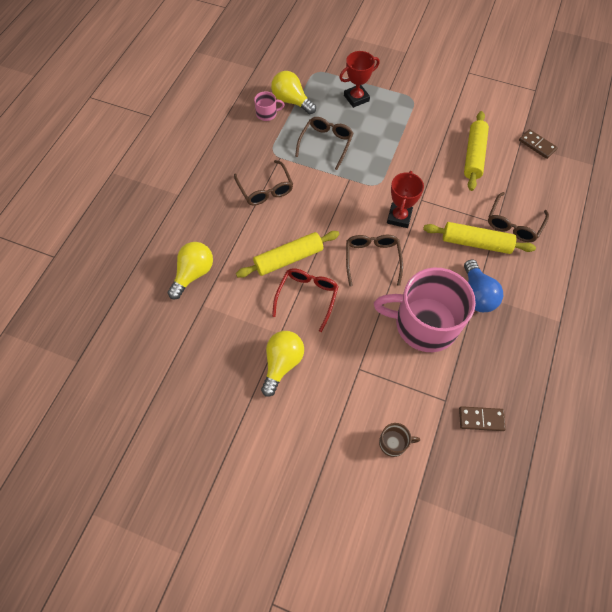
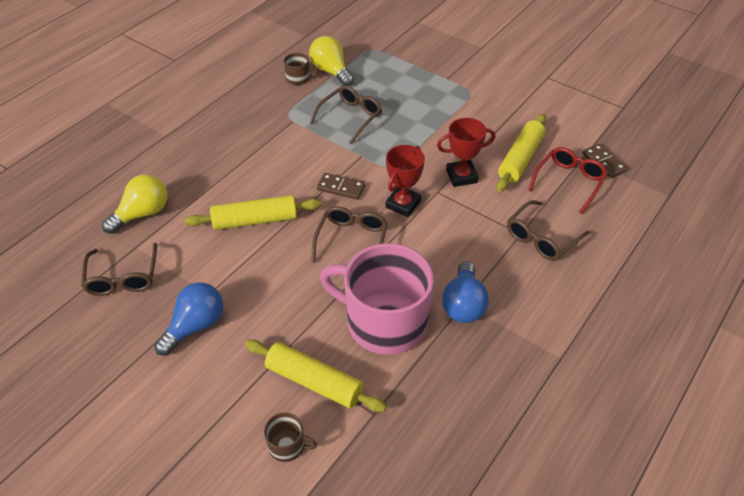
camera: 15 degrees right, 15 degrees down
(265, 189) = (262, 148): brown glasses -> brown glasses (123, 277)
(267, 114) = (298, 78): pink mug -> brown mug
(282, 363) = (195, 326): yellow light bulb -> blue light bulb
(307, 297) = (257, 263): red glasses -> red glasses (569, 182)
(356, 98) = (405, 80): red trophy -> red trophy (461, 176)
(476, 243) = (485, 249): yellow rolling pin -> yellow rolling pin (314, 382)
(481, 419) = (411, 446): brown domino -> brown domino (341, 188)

*INSTRUCTIONS TO FOLLOW:*
Return each line from the entries above that includes "brown".

*RESULT OF THIS TASK:*
(265, 189) = (262, 148): brown glasses -> brown glasses (123, 277)
(267, 114) = (298, 78): pink mug -> brown mug
(481, 419) = (411, 446): brown domino -> brown domino (341, 188)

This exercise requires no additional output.